### Exercise requirements
Every picture should be left out, but the lines below must be repeated exactly.
Provided material Block Start
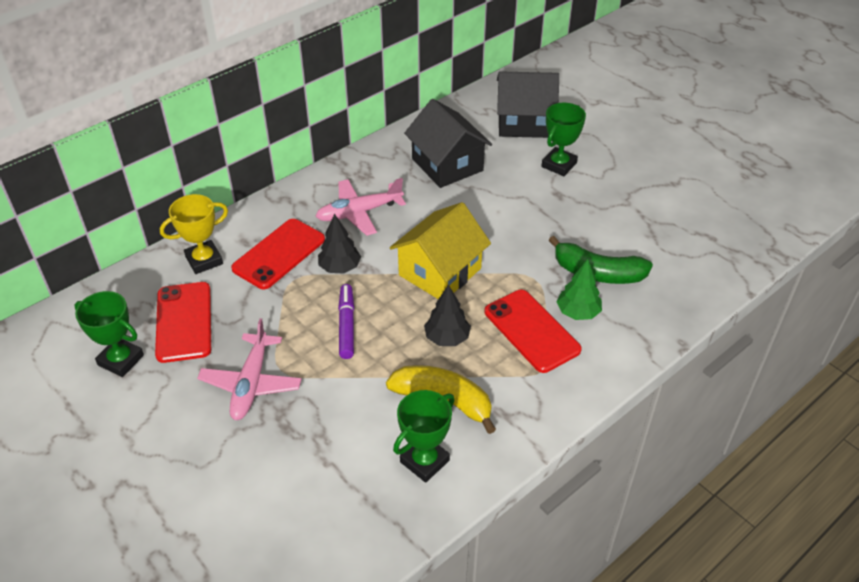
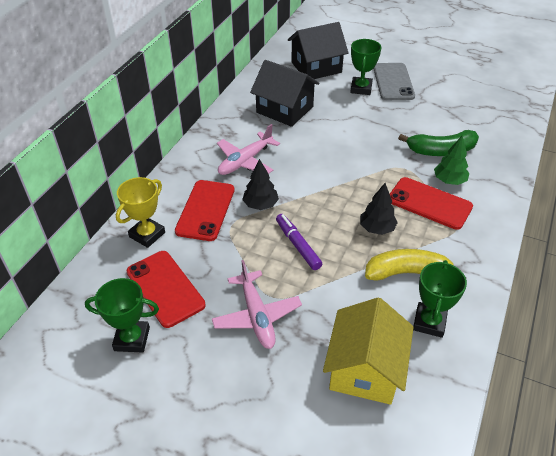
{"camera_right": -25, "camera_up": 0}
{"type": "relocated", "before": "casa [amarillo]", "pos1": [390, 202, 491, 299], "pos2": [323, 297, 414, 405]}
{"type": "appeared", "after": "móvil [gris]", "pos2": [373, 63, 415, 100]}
Provided material Block End
### Answer space
{"camera_right": -25, "camera_up": 0}
{"type": "relocated", "before": "casa [amarillo]", "pos1": [390, 202, 491, 299], "pos2": [323, 297, 414, 405]}
{"type": "appeared", "after": "móvil [gris]", "pos2": [373, 63, 415, 100]}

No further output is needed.